Problem requirements: Return copies of the lines below that mention "degrees".

Information provided:
━━━

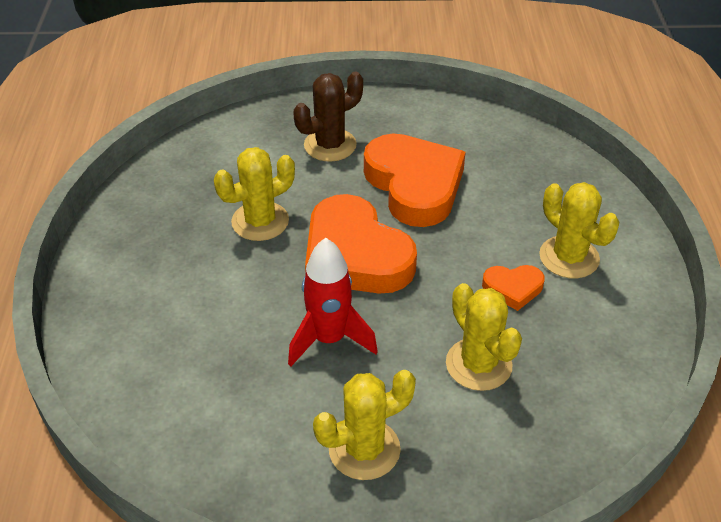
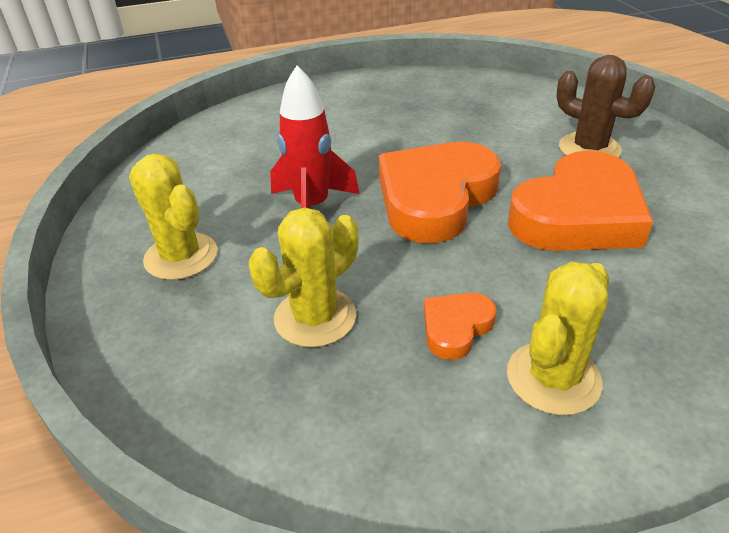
camera: 75 degrees right, 5 degrees down
(260, 221) = (444, 137): yellow cactus -> none
(513, 288) = (456, 328): orange heart -> orange heart turned 60 degrees clockwise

━━━

Finished exercise:
camera: 75 degrees right, 5 degrees down
(513, 288) = (456, 328): orange heart -> orange heart turned 60 degrees clockwise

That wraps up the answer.